■ REQUIRED WORK:
All of the data below is to be repeated exactly, except for the pictures.

■ GIVEN MATERIAL:
^^^^
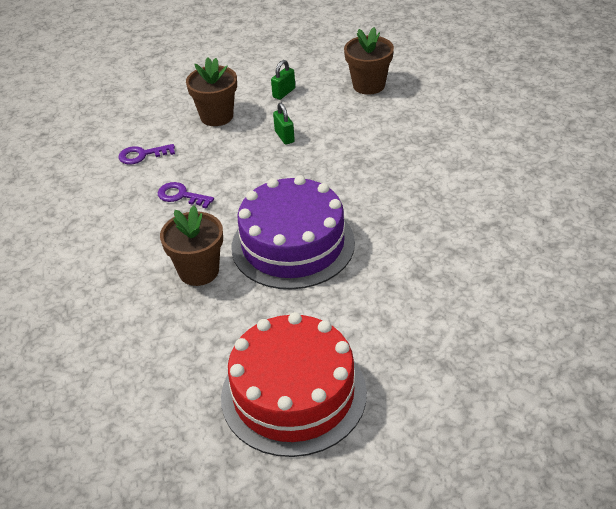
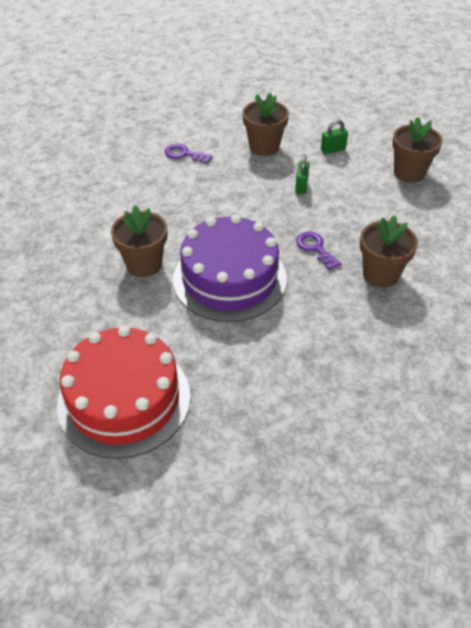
camera: 30 degrees right, 5 degrees up
(181, 196) = (183, 199): purple key -> purple key (315, 248)
(420, 179) = (380, 274): none -> brown flower pot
^^^^
■ FINISHED TASK:
camera: 30 degrees right, 5 degrees up
(181, 196) = (183, 199): purple key -> purple key (315, 248)
(420, 179) = (380, 274): none -> brown flower pot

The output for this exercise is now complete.